### [Task goal]
Your answer should be the lines below from the one holding "to (709 403)" through the one holding "mouse (252 404)", copied exactly and with nothing else.

(Dataset content begins)

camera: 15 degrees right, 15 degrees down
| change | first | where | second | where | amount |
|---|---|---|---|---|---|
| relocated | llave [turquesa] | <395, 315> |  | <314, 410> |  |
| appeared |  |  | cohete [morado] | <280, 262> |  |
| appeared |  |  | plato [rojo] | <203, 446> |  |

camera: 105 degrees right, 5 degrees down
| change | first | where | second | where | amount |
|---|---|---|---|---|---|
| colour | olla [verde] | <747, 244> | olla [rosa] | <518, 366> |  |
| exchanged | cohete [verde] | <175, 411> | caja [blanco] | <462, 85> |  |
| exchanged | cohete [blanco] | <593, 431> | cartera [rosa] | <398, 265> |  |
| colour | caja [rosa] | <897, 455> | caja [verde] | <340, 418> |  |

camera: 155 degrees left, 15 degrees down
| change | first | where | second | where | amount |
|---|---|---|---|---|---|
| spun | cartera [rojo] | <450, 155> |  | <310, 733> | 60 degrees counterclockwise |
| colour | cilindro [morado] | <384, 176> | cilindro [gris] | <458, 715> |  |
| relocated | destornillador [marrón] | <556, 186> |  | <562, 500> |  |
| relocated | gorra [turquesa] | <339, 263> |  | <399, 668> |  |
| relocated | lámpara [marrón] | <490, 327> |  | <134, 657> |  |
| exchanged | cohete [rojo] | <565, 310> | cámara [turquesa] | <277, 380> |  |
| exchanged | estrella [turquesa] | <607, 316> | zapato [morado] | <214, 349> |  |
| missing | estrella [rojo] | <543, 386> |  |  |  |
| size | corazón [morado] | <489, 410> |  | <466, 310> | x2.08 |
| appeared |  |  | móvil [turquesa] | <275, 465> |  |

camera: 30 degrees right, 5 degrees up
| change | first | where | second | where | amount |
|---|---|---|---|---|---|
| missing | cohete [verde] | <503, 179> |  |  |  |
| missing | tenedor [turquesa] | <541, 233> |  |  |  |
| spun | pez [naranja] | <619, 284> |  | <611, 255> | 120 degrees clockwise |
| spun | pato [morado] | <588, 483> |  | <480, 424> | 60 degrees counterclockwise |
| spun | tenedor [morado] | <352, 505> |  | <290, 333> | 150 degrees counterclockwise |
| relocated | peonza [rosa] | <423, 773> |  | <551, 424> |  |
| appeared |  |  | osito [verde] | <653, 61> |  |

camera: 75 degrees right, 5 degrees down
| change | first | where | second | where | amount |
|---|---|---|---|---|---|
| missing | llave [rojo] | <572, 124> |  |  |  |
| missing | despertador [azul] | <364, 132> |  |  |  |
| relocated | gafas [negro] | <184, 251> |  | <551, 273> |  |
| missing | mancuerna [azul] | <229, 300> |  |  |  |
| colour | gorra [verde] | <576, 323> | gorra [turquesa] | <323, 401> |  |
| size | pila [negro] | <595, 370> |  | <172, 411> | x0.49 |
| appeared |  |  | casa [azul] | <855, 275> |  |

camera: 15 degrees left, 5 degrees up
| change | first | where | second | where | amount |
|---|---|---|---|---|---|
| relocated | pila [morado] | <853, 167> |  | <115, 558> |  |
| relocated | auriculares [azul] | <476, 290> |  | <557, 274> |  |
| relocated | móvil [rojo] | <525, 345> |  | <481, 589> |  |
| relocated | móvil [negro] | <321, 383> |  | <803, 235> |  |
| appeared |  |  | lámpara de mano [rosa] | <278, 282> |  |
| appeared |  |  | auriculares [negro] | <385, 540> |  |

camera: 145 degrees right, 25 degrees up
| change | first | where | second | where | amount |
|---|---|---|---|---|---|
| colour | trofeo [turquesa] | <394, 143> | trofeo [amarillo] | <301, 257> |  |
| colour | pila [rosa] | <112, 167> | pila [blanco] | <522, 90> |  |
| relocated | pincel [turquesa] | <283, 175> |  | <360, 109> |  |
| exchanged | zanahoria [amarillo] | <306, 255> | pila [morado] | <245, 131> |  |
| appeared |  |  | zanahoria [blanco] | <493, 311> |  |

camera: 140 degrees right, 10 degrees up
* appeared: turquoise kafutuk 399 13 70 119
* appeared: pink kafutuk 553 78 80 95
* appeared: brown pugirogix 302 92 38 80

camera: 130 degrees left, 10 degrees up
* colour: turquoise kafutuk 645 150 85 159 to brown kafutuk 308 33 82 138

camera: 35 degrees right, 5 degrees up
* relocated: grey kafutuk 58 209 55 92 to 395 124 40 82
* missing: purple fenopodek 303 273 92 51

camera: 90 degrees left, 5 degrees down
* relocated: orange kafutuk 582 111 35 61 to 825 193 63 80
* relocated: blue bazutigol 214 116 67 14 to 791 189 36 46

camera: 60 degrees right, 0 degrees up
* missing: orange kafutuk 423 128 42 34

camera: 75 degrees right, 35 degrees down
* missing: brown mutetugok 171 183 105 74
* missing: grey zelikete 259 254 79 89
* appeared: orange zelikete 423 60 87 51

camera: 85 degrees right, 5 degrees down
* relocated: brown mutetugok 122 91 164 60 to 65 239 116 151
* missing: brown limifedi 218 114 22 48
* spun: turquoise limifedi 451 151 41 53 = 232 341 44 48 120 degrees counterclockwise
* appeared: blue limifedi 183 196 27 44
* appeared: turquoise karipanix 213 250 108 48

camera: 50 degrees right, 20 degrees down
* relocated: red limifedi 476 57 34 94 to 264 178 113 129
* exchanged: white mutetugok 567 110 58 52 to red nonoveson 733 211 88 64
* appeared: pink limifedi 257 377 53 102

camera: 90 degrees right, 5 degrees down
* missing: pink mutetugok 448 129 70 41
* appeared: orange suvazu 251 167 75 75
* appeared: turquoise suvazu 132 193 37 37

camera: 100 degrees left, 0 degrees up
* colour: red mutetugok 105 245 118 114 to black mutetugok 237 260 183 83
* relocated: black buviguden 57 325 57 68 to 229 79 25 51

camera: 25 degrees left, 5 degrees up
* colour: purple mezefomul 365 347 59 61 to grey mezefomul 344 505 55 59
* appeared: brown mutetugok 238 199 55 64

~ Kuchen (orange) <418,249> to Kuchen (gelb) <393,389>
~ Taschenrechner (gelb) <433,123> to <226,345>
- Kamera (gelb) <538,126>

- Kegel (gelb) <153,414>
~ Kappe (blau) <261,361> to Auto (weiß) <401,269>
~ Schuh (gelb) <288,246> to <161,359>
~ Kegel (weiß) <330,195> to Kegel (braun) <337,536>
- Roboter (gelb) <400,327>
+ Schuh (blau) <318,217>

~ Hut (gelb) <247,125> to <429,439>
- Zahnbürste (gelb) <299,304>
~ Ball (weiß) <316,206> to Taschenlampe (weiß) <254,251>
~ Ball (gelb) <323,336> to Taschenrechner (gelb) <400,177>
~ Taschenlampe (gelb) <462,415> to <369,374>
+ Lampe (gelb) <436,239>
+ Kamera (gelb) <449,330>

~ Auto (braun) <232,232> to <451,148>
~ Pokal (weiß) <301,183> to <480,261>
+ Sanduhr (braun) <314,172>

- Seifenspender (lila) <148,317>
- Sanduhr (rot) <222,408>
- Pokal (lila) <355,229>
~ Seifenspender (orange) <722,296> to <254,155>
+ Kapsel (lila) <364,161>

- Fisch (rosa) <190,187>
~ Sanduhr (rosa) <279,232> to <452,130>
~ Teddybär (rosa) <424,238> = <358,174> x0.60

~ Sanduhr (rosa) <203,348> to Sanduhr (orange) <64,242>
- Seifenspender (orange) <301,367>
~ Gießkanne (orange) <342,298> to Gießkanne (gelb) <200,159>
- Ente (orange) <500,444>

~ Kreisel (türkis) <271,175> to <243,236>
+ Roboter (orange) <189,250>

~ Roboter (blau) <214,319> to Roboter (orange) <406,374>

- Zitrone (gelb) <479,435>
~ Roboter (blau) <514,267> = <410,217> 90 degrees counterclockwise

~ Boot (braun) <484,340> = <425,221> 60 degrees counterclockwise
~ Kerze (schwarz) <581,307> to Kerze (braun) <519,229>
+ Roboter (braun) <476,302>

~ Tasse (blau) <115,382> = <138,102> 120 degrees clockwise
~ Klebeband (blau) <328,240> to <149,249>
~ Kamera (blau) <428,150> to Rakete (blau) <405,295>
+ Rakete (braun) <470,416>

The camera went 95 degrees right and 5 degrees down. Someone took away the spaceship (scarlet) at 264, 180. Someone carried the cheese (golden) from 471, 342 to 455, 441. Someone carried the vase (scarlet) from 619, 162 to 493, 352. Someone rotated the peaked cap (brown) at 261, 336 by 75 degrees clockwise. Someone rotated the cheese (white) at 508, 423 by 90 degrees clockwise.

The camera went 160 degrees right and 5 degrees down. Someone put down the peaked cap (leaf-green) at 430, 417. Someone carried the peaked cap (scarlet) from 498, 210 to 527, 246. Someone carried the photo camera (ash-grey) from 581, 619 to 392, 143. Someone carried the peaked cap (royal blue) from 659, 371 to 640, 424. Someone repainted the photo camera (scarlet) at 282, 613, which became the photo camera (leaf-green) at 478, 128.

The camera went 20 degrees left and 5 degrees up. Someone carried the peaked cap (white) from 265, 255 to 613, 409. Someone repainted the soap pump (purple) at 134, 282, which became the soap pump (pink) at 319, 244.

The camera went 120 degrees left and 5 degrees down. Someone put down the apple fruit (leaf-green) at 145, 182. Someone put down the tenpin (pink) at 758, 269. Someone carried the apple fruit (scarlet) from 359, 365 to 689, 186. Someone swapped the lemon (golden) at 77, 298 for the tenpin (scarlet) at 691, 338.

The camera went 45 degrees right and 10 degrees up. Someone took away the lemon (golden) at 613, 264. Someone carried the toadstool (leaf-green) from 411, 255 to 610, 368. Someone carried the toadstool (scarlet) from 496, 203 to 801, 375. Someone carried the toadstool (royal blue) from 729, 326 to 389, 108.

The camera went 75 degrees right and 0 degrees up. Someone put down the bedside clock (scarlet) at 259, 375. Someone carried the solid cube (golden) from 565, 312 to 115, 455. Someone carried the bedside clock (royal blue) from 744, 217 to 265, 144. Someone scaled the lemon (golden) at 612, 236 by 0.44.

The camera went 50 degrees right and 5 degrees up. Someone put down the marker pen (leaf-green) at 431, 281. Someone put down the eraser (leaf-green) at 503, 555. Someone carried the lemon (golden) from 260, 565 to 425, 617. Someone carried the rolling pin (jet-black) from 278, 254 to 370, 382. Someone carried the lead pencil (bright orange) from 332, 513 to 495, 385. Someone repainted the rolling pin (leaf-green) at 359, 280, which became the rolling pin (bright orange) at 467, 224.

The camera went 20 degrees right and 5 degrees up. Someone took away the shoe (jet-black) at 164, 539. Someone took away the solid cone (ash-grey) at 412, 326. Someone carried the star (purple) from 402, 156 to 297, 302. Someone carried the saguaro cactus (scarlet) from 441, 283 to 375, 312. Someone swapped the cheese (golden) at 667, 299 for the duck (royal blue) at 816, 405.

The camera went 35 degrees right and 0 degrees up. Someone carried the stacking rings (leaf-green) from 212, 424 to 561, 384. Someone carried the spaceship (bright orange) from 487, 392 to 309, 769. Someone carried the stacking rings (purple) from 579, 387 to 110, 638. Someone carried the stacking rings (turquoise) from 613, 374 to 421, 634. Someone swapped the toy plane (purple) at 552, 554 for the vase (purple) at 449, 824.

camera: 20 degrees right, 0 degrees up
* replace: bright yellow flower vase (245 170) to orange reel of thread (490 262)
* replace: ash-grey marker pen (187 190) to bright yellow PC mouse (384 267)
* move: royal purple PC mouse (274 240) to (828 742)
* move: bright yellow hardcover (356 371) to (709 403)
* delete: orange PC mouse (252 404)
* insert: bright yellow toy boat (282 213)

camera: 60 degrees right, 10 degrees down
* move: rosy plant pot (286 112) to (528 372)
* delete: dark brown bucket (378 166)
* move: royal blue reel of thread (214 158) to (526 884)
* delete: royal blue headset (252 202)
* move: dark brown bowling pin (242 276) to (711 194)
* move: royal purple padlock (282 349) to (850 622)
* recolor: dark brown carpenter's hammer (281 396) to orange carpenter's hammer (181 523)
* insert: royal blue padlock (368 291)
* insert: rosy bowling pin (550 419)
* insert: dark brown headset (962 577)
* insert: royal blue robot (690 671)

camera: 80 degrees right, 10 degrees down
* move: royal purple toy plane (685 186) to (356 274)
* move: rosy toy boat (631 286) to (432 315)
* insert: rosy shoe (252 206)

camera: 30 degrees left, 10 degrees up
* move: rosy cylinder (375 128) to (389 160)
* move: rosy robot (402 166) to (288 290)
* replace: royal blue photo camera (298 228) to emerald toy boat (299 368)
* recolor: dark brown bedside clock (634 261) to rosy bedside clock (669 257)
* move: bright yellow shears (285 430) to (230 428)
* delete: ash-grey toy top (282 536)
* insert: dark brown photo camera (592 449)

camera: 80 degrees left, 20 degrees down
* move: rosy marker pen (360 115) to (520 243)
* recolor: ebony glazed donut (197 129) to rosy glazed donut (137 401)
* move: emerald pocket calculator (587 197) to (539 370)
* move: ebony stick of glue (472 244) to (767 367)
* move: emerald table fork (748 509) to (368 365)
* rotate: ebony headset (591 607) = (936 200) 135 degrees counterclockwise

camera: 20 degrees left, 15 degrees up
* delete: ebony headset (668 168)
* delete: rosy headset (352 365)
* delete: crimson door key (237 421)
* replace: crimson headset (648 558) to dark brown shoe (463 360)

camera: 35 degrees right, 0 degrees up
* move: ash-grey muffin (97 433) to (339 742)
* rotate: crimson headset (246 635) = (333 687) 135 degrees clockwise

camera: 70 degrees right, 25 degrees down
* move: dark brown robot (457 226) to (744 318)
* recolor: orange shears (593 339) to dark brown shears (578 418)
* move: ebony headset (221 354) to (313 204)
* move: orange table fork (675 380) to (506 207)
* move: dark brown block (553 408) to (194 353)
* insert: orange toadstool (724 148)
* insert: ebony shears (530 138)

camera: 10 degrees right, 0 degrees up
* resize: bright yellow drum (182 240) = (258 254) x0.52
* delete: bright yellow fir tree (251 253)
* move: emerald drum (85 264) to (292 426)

(Dataset content ends)

### [Worked solution]
* move: bright yellow hardcover (356 371) to (709 403)
* delete: orange PC mouse (252 404)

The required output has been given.